Write out the text of each record below word for word, leaving out the pictures.
------
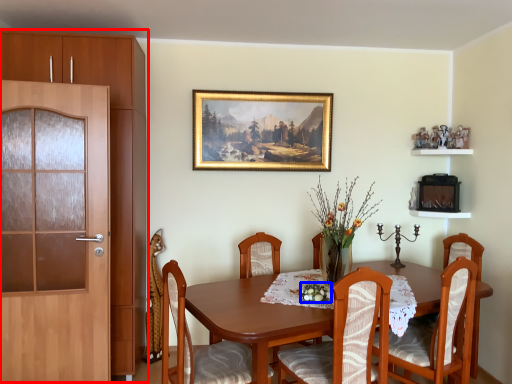
Question: Which object appears farthest to the camera in this image, cabinetry (highlighted by a red box) or floral arrangement (highlighted by a blue box)?

Choices:
 (A) cabinetry
 (B) floral arrangement

Answer: (A)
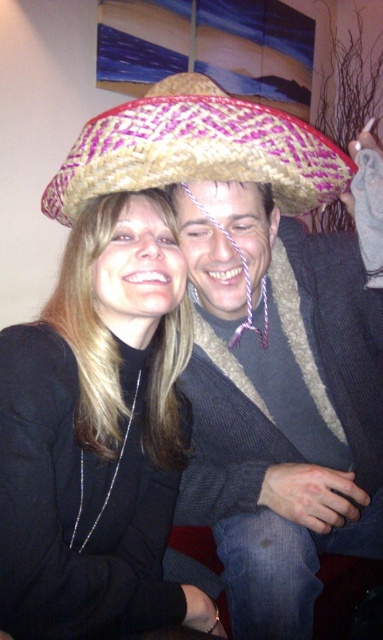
------
> _SOLUTION_:
Question: Which object appears farthest to the camera in this image, cabinetry (highlighted by a red box) or floral arrangement (highlighted by a blue box)?

Choices:
 (A) cabinetry
 (B) floral arrangement

Answer: (A)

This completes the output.